WHAT YOU NEED TO DO ->
Two lines mark the range in the entries below: the one holding "STEPPER3: A4988 -> ULN2003" and the one holding "PIXELS2 pin DIN: D3 -> D8". Set down those two and all lines between them, exactly.

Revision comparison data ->
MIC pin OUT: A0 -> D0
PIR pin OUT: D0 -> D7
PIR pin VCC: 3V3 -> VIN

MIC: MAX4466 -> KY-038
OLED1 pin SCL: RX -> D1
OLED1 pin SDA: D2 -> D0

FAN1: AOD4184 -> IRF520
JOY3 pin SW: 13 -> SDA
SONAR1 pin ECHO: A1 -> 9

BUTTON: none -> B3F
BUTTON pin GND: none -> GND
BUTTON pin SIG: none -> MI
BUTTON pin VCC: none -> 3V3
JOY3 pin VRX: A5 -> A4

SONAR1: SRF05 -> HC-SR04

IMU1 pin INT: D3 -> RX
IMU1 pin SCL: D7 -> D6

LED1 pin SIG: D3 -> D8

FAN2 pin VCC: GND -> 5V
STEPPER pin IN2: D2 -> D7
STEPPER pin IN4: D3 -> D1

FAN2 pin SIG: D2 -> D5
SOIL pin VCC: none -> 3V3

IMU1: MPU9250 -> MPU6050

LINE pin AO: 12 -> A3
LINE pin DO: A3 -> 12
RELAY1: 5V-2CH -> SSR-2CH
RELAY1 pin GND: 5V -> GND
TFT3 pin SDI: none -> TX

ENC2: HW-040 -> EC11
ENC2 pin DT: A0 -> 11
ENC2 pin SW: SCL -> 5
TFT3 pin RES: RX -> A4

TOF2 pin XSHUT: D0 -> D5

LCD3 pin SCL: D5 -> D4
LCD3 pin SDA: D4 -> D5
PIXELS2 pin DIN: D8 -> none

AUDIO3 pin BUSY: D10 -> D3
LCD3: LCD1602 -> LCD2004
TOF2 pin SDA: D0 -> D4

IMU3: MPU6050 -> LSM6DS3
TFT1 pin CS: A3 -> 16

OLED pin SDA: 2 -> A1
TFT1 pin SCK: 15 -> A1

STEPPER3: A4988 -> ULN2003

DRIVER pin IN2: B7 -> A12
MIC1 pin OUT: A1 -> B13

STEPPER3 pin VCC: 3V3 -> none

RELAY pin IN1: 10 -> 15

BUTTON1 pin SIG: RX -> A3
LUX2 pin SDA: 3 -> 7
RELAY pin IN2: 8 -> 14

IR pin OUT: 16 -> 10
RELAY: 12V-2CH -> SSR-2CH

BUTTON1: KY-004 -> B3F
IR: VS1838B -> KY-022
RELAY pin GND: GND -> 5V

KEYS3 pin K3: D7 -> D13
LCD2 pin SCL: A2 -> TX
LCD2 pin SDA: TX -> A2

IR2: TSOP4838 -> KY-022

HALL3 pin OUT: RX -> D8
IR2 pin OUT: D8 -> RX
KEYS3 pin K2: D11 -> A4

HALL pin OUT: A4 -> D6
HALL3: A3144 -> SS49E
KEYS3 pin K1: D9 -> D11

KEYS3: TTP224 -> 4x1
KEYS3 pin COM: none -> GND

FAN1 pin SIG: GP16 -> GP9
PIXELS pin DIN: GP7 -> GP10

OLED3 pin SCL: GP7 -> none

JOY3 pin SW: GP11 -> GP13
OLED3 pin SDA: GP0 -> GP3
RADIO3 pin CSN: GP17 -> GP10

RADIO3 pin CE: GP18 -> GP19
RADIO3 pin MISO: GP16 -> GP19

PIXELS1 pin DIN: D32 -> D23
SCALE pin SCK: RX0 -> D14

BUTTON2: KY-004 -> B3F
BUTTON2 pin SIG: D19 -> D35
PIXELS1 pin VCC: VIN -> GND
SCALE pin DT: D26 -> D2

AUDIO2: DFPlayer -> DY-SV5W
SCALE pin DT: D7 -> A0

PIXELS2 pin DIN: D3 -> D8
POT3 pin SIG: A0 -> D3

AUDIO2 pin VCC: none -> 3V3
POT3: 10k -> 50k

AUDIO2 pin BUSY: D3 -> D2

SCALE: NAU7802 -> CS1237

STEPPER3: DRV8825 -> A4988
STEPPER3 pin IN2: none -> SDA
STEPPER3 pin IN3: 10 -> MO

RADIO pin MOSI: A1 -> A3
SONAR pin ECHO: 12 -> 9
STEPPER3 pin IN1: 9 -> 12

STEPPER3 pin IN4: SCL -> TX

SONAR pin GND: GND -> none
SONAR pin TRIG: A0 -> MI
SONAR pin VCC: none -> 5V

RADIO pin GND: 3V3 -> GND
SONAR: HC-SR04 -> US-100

EXPECTED ANSWER ->
STEPPER3: A4988 -> ULN2003

DRIVER pin IN2: B7 -> A12
MIC1 pin OUT: A1 -> B13

STEPPER3 pin VCC: 3V3 -> none

RELAY pin IN1: 10 -> 15

BUTTON1 pin SIG: RX -> A3
LUX2 pin SDA: 3 -> 7
RELAY pin IN2: 8 -> 14

IR pin OUT: 16 -> 10
RELAY: 12V-2CH -> SSR-2CH

BUTTON1: KY-004 -> B3F
IR: VS1838B -> KY-022
RELAY pin GND: GND -> 5V

KEYS3 pin K3: D7 -> D13
LCD2 pin SCL: A2 -> TX
LCD2 pin SDA: TX -> A2

IR2: TSOP4838 -> KY-022

HALL3 pin OUT: RX -> D8
IR2 pin OUT: D8 -> RX
KEYS3 pin K2: D11 -> A4

HALL pin OUT: A4 -> D6
HALL3: A3144 -> SS49E
KEYS3 pin K1: D9 -> D11

KEYS3: TTP224 -> 4x1
KEYS3 pin COM: none -> GND

FAN1 pin SIG: GP16 -> GP9
PIXELS pin DIN: GP7 -> GP10

OLED3 pin SCL: GP7 -> none

JOY3 pin SW: GP11 -> GP13
OLED3 pin SDA: GP0 -> GP3
RADIO3 pin CSN: GP17 -> GP10

RADIO3 pin CE: GP18 -> GP19
RADIO3 pin MISO: GP16 -> GP19

PIXELS1 pin DIN: D32 -> D23
SCALE pin SCK: RX0 -> D14

BUTTON2: KY-004 -> B3F
BUTTON2 pin SIG: D19 -> D35
PIXELS1 pin VCC: VIN -> GND
SCALE pin DT: D26 -> D2

AUDIO2: DFPlayer -> DY-SV5W
SCALE pin DT: D7 -> A0

PIXELS2 pin DIN: D3 -> D8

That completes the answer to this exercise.